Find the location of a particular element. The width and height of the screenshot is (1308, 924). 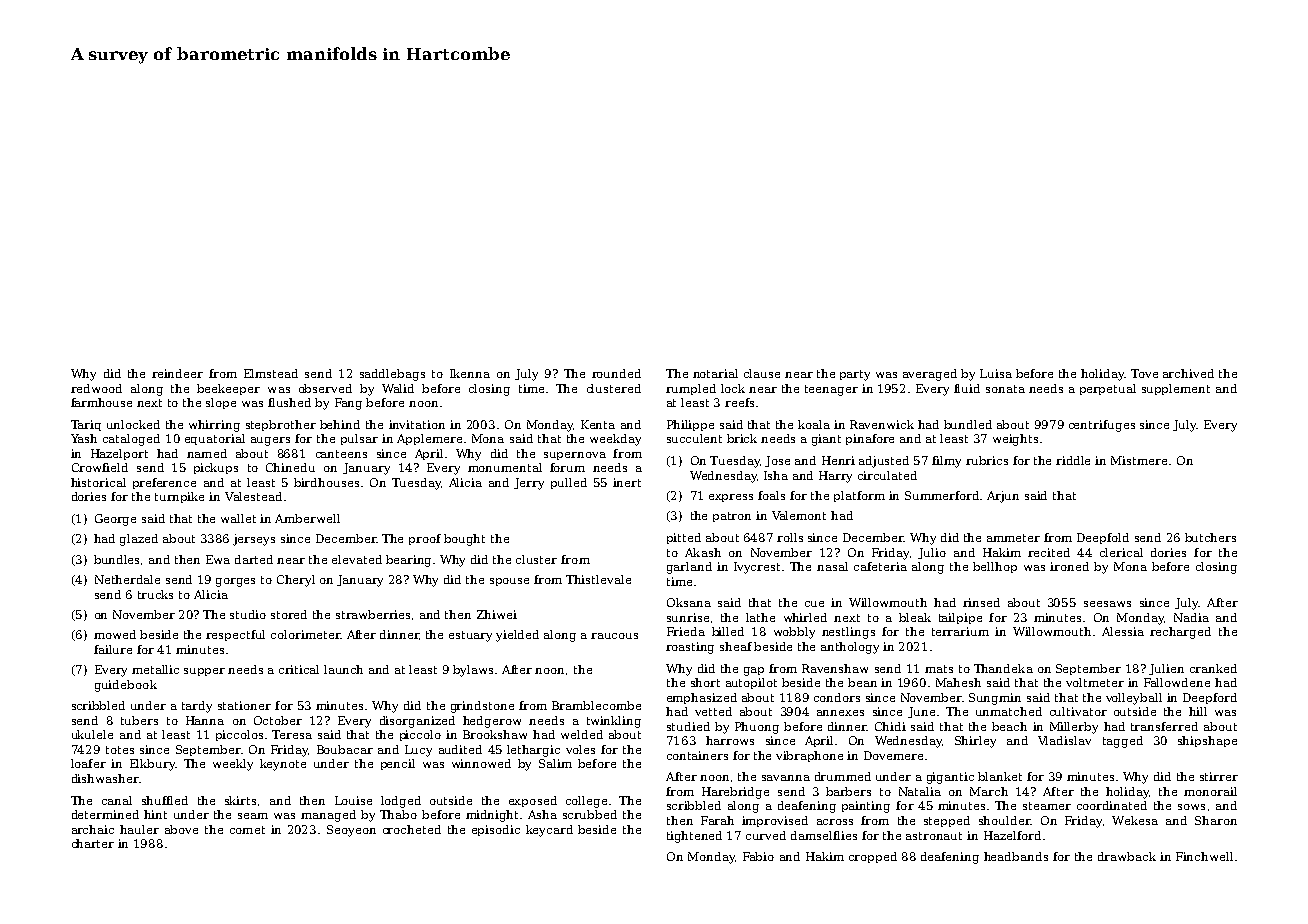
...
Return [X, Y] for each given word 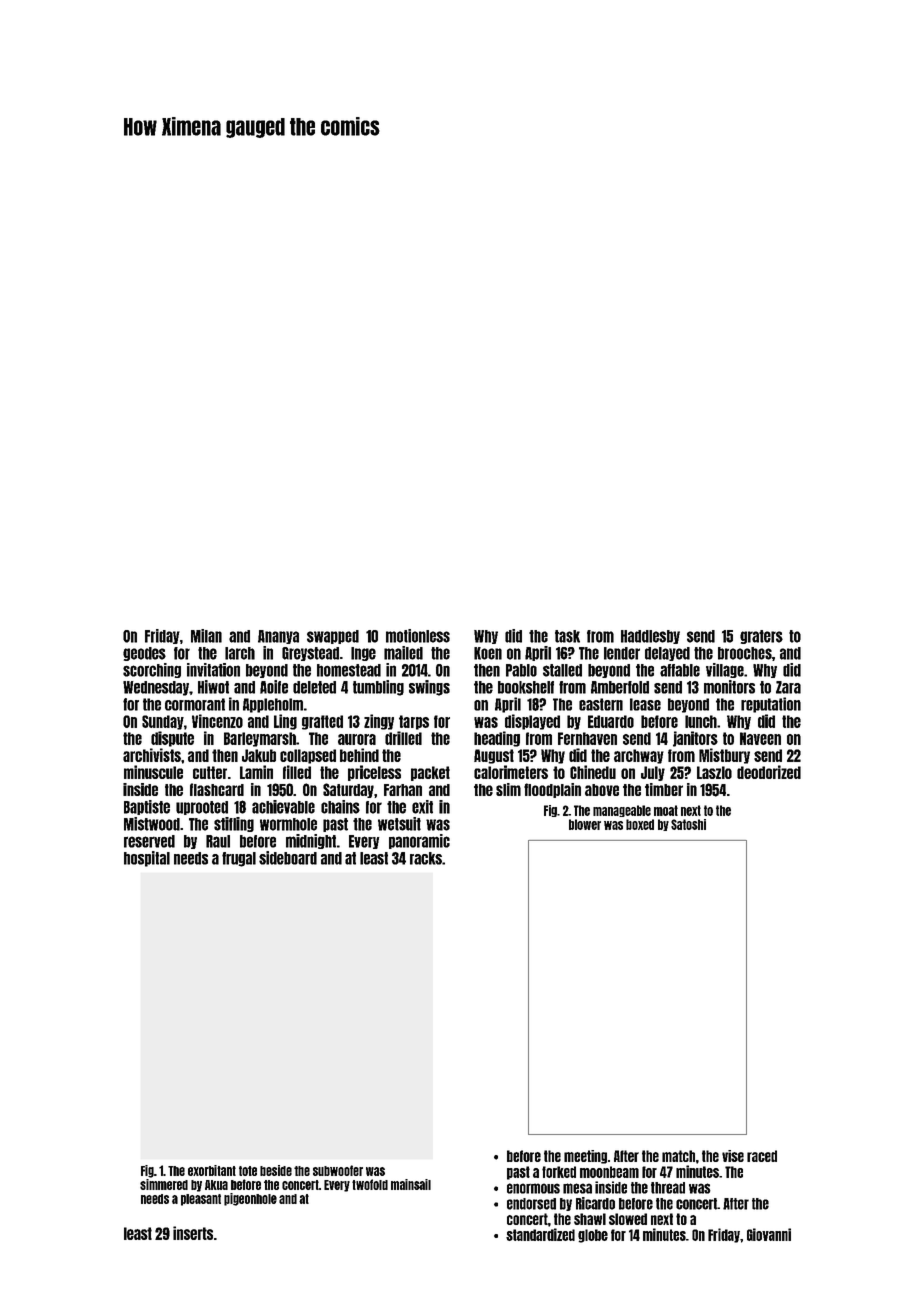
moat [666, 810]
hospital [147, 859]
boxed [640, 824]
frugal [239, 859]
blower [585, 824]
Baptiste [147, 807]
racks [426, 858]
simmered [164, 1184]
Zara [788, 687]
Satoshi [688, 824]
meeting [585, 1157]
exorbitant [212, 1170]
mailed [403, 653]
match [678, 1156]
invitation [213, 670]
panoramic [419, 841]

▶ Set problem:
Update the records in the stretch from the line containing "boxed [640, 824]" through the line containing "panoramic [419, 841]" by replacing "mailed" with "posted" and leaving everything else unchanged. Give only those lines.

▶ Solution:
boxed [640, 824]
frugal [239, 859]
blower [585, 824]
Baptiste [147, 807]
racks [426, 858]
simmered [164, 1184]
Zara [788, 687]
Satoshi [688, 824]
meeting [585, 1157]
exorbitant [212, 1170]
posted [403, 653]
match [678, 1156]
invitation [213, 670]
panoramic [419, 841]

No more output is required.